→ **Work required**
Drop every picture, then print the rest of the listing exactly as given.

→ **Task material**
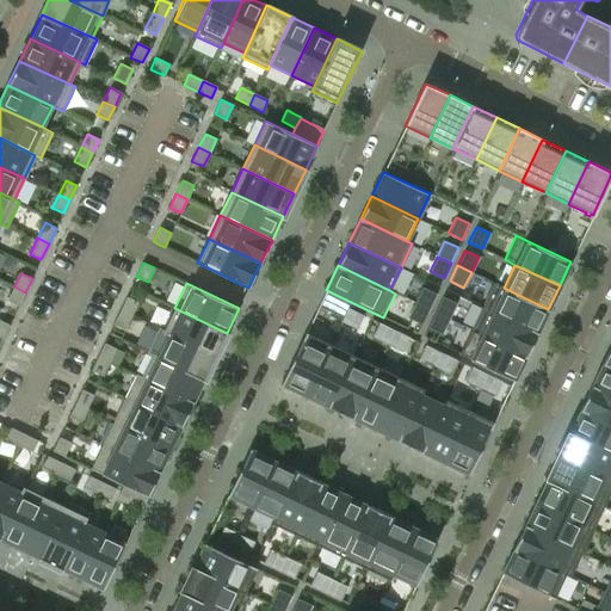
[(537,333),(548,309),(504,288),(493,283),(482,307),(537,333)]
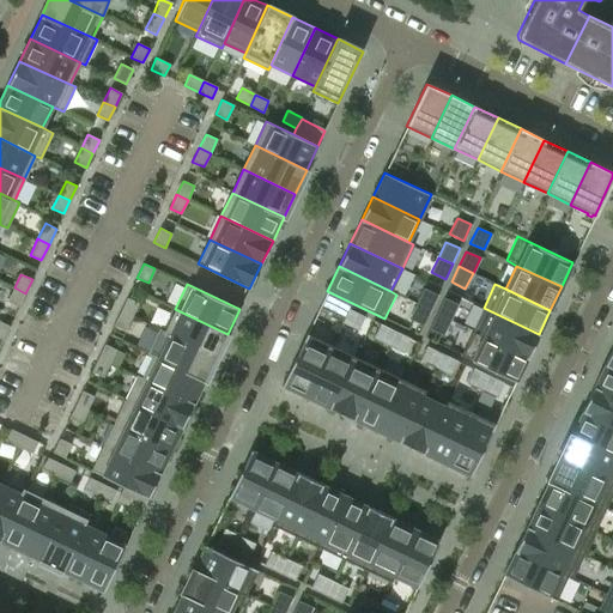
[(19,307),(25,293),(14,287),(7,302),(19,307)]
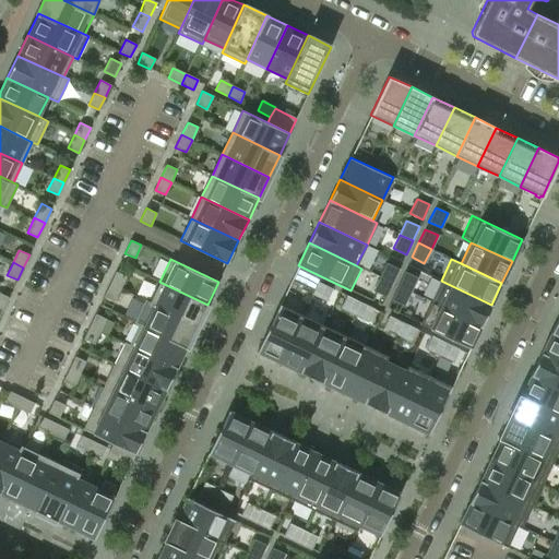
[(387,263),(380,277),(392,283),(399,269),(387,263)]
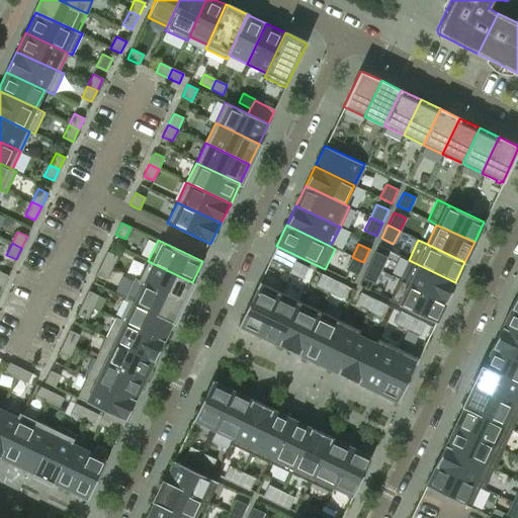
[(294,261),(297,256),(276,246),(276,247),(270,259),(290,269),(294,261)]
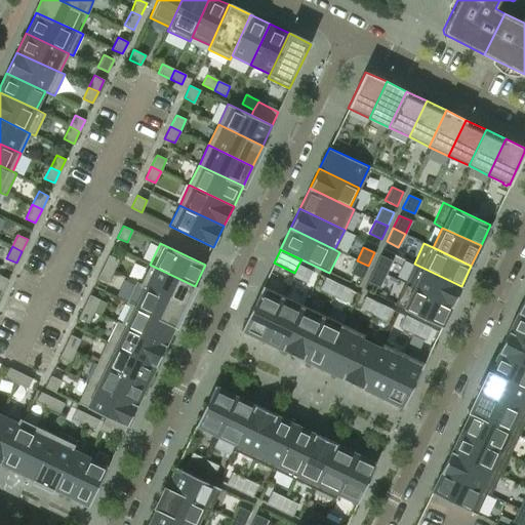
[(113,271),(119,259),(109,254),(103,267),(113,271)]
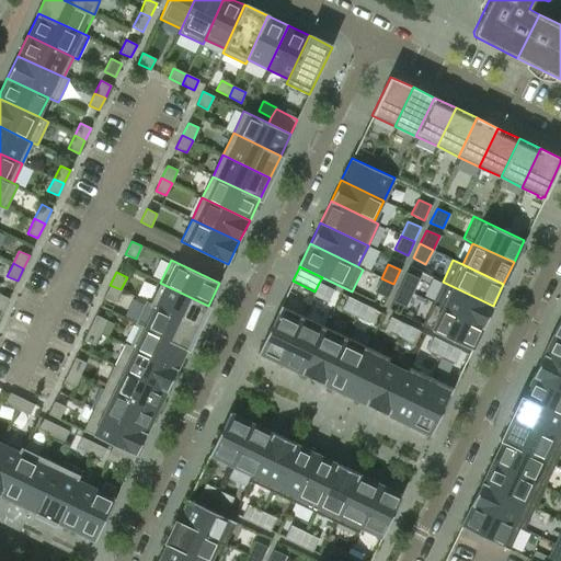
[(407,273),(400,286),(412,293),(419,278),(407,273)]
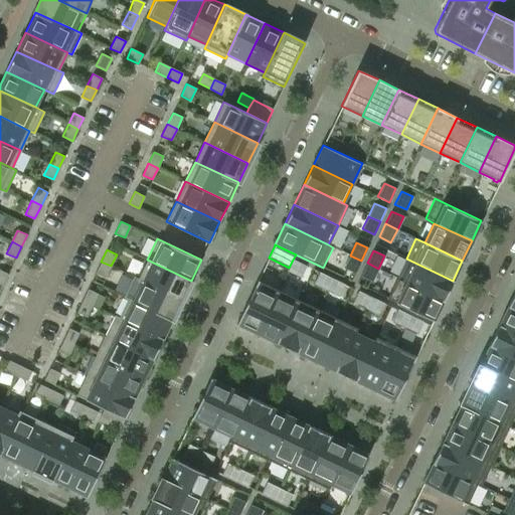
[(355,274),(361,261),(350,255),(343,269),(355,274)]
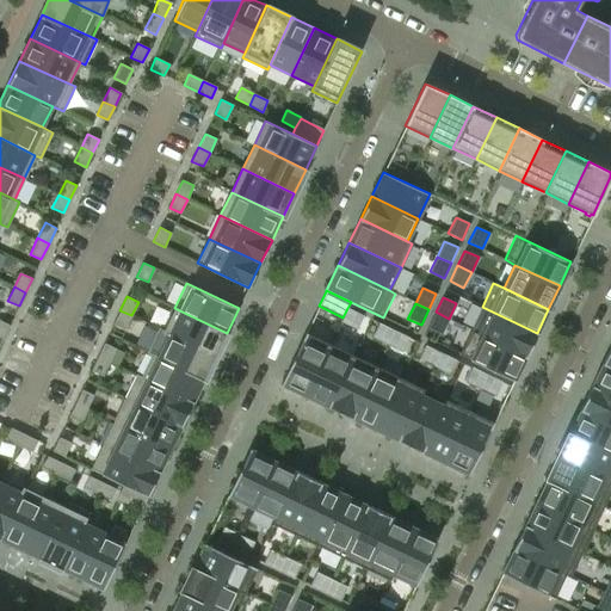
[(526,356),(537,333),(482,307),(471,329),(526,356)]
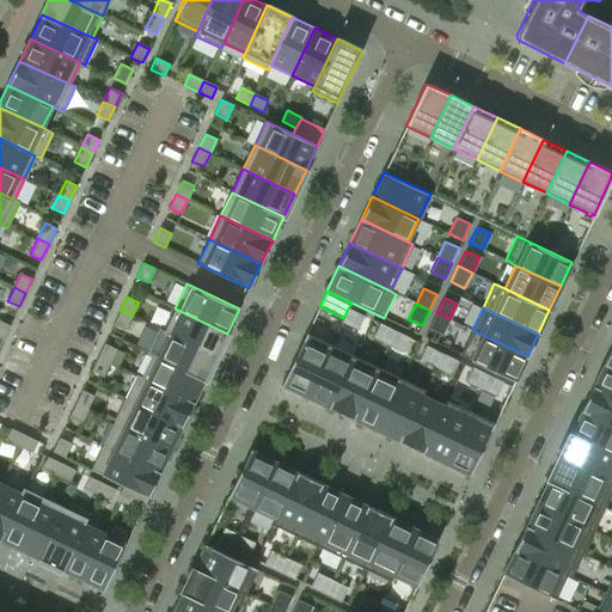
[(215,356),(227,334),(175,308),(164,331),(215,356)]
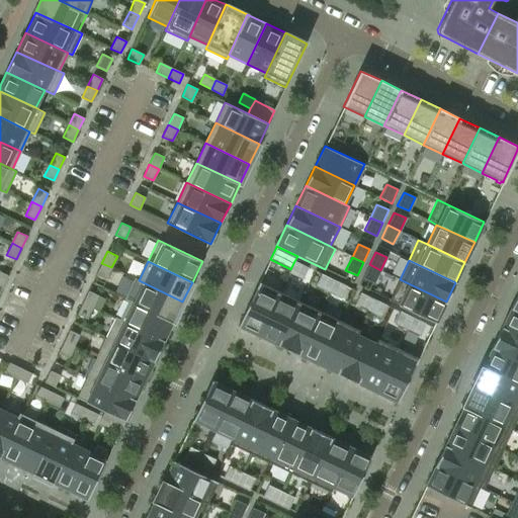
[(308,267),(294,261),(290,269),(289,273),(303,279),(308,267)]
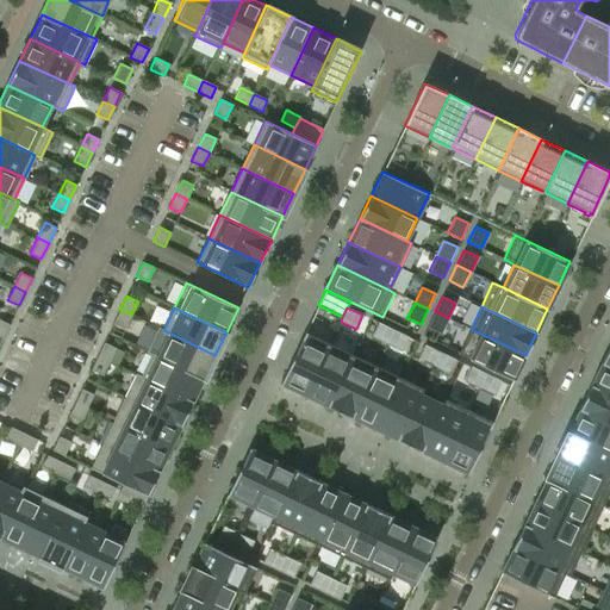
[(125,329),(131,315),(119,310),(113,323),(125,329)]
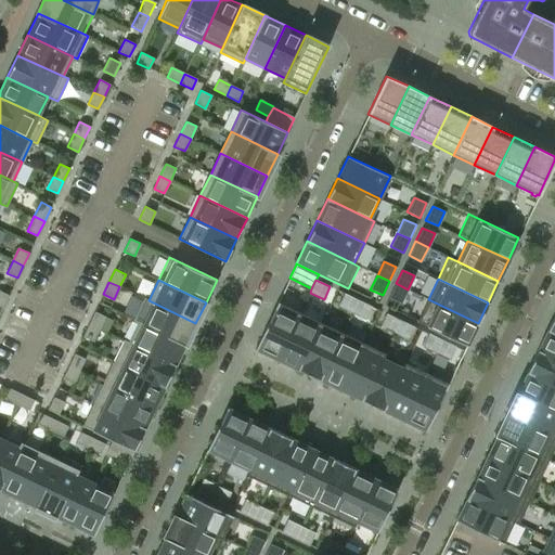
[(401,304),(408,289),(396,283),(388,297),(401,304)]
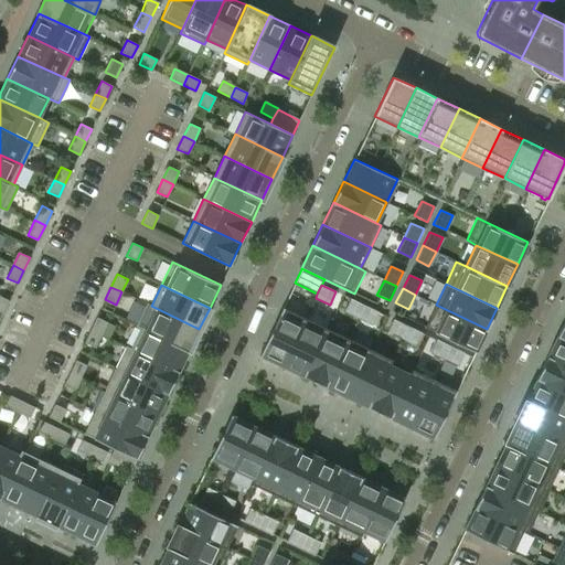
[(359,318),(364,306),(350,299),(344,311),(359,318)]
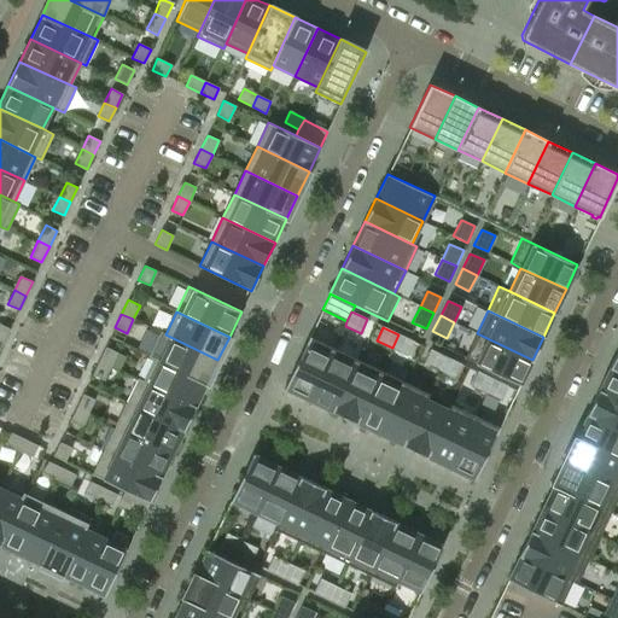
[(207,385),(217,360),(165,334),(161,332),(149,357),(153,360),(207,385)]
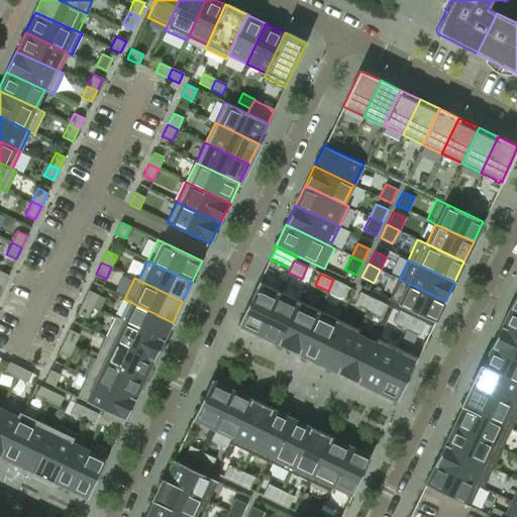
[(445,301),(399,279),(389,299),(435,321),(445,301)]
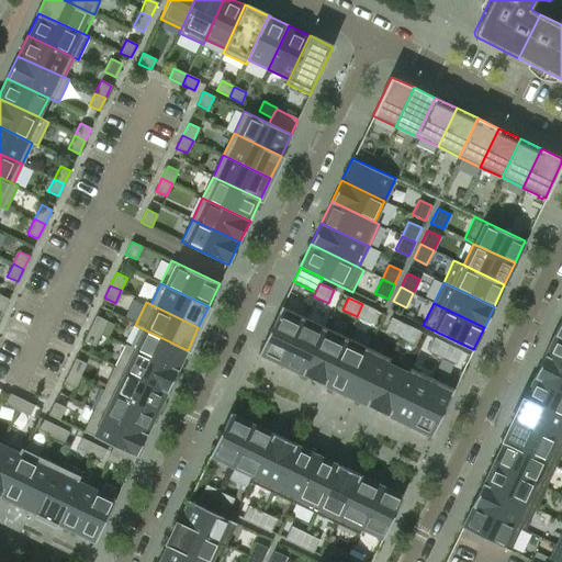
[(377,311),(362,304),(357,316),(370,323),(377,311)]
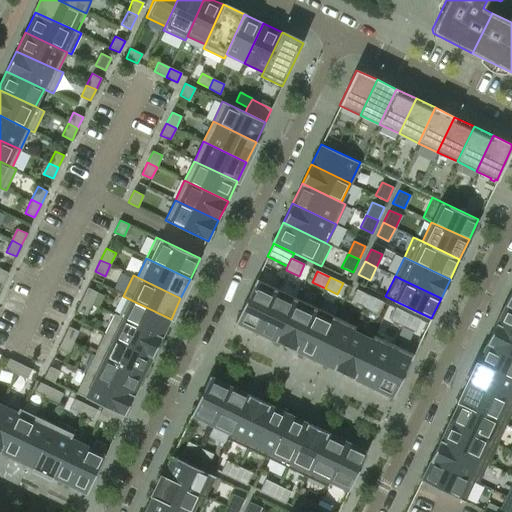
[(256,332),(277,288),(256,279),(235,322),(256,332)]
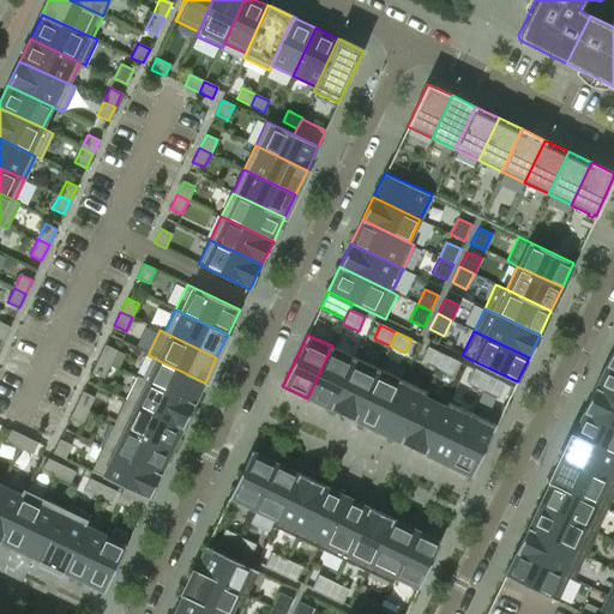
[(110,363),(116,350),(104,344),(98,359),(110,363)]
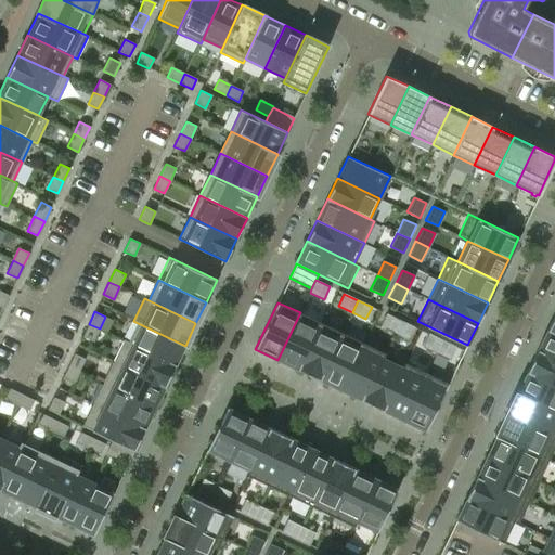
[(299,370),(321,323),(300,312),(278,360),(299,370)]
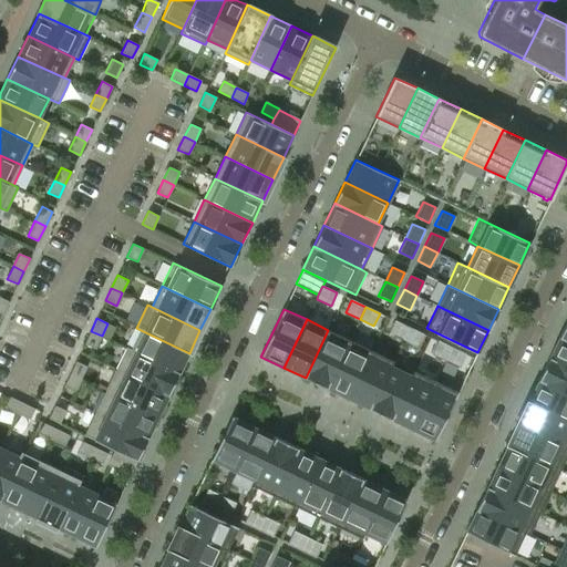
[(402,340),(409,327),(394,320),(389,333),(402,340)]
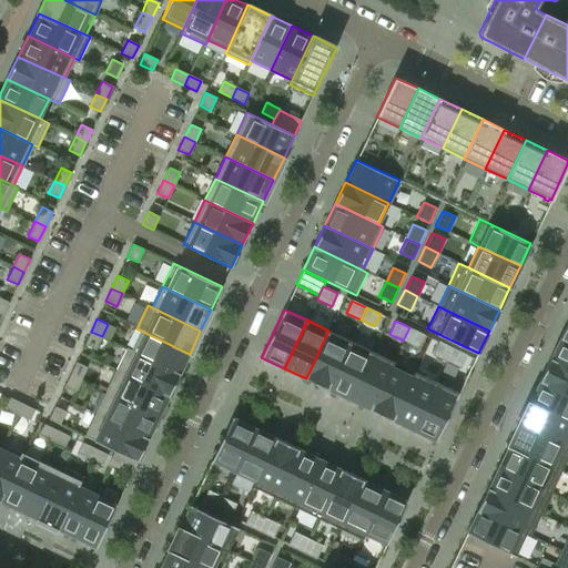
[(567,348),(567,322),(566,321),(556,343),(567,348)]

→ **Task response**
[(537,333),(548,309),(504,288),(493,283),(482,307),(537,333)]
[(19,307),(25,293),(14,287),(7,302),(19,307)]
[(387,263),(380,277),(392,283),(399,269),(387,263)]
[(294,261),(297,256),(276,246),(276,247),(270,259),(290,269),(294,261)]
[(113,271),(119,259),(109,254),(103,267),(113,271)]
[(407,273),(400,286),(412,293),(419,278),(407,273)]
[(355,274),(361,261),(350,255),(343,269),(355,274)]
[(526,356),(537,333),(482,307),(471,329),(526,356)]
[(215,356),(227,334),(175,308),(164,331),(215,356)]
[(308,267),(294,261),(290,269),(289,273),(303,279),(308,267)]
[(125,329),(131,315),(119,310),(113,323),(125,329)]
[(401,304),(408,289),(396,283),(388,297),(401,304)]
[(359,318),(364,306),(350,299),(344,311),(359,318)]
[(207,385),(217,360),(165,334),(161,332),(149,357),(153,360),(207,385)]
[(445,301),(399,279),(389,299),(435,321),(445,301)]
[(377,311),(362,304),(357,316),(370,323),(377,311)]
[(256,332),(277,288),(256,279),(235,322),(256,332)]
[(110,363),(116,350),(104,344),(98,359),(110,363)]
[(299,370),(321,323),(300,312),(278,360),(299,370)]
[(402,340),(409,327),(394,320),(389,333),(402,340)]
[(567,348),(567,322),(566,321),(556,343),(567,348)]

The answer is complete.